[Before-and-after object listings]
^^^^^^^^
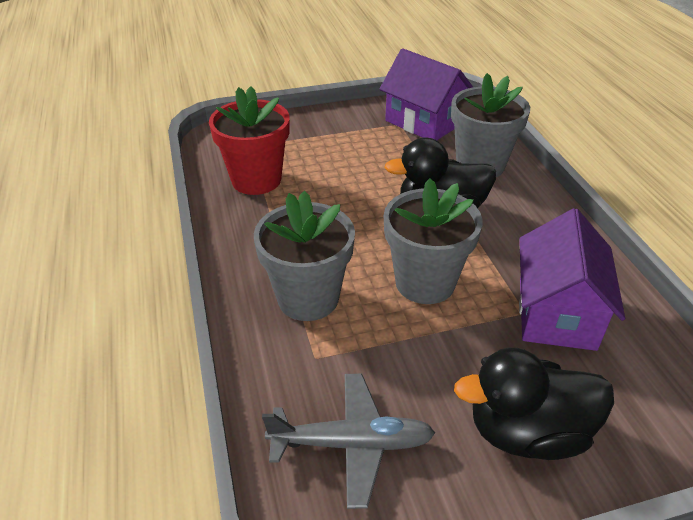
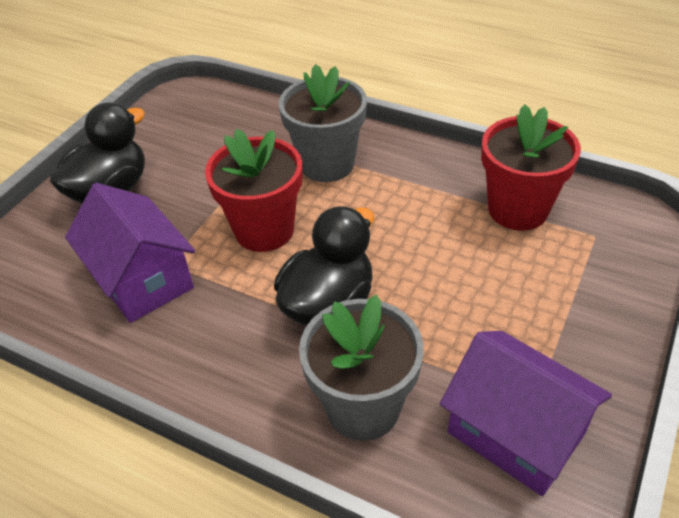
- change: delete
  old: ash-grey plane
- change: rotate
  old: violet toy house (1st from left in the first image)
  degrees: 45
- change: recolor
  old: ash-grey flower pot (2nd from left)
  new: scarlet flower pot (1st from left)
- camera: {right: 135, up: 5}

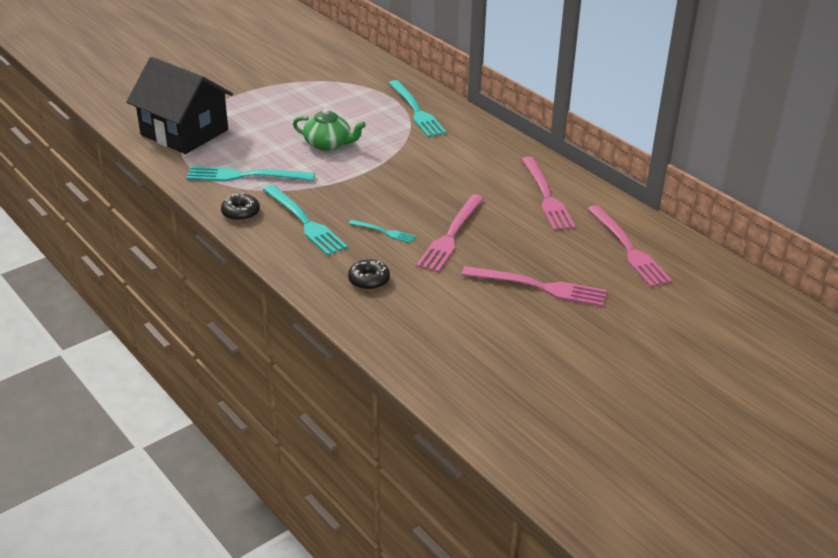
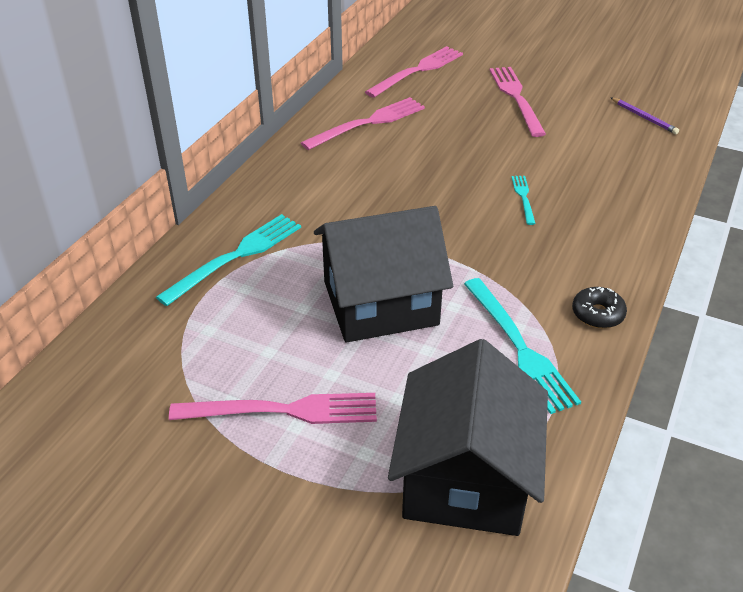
- change: delete
  old: aqua fork (2nd from left)
- change: replace
  old: green teapot
  new: black toy house (1st from left)
- change: delete
  old: black glazed donut (2nd from left)
- change: move
  old: pink fork (1st from left)
- change: insert
  new: violet lead pencil
- camera: {right: -115, up: 5}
^^^^^^^^
(Exercise): Wherever the string "camera" appears in a line of the records, copy that line.

(Answer area):
- camera: {right: 135, up: 5}
- camera: {right: -115, up: 5}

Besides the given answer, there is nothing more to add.